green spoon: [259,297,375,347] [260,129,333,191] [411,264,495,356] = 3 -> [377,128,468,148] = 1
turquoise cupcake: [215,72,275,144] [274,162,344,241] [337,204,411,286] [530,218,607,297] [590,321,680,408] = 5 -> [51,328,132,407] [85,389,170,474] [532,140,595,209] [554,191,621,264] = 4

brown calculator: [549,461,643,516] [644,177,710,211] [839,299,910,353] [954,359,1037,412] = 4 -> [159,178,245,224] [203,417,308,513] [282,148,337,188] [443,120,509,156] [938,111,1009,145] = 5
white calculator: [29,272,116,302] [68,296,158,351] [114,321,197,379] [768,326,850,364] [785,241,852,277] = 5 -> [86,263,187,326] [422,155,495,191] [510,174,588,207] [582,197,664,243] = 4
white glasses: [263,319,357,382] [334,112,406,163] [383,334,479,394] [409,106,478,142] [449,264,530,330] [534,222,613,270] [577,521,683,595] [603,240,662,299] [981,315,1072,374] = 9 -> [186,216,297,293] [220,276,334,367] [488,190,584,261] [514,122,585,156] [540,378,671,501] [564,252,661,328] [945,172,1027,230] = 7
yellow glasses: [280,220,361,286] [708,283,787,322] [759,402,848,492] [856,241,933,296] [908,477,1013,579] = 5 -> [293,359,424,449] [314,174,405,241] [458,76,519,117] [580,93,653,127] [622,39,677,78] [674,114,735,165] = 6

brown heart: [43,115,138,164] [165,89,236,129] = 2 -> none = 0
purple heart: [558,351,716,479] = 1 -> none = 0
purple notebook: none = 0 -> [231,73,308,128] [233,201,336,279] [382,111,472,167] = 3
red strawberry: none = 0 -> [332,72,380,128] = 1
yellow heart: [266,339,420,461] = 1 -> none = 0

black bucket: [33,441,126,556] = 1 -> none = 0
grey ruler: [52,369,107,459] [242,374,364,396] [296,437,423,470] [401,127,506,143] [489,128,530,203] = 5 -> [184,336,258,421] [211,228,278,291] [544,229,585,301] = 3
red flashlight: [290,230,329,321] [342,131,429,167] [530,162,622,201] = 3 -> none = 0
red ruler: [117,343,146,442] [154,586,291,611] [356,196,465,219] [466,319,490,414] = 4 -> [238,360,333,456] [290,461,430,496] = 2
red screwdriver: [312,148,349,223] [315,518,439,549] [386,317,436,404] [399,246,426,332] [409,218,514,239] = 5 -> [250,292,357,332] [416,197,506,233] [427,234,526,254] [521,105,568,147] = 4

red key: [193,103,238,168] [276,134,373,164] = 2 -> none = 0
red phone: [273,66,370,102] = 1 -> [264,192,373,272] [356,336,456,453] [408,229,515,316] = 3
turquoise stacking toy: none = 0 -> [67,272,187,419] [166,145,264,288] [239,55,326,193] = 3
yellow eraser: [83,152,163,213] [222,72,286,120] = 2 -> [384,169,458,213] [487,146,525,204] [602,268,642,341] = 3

Exercise goal:
Please copy exactly the lines from the first line of the records above through the line containing "turquoise cupcake: [215,72,275,144]", including both, and nothing more.

Reply to the task:
green spoon: [259,297,375,347] [260,129,333,191] [411,264,495,356] = 3 -> [377,128,468,148] = 1
turquoise cupcake: [215,72,275,144] [274,162,344,241] [337,204,411,286] [530,218,607,297] [590,321,680,408] = 5 -> [51,328,132,407] [85,389,170,474] [532,140,595,209] [554,191,621,264] = 4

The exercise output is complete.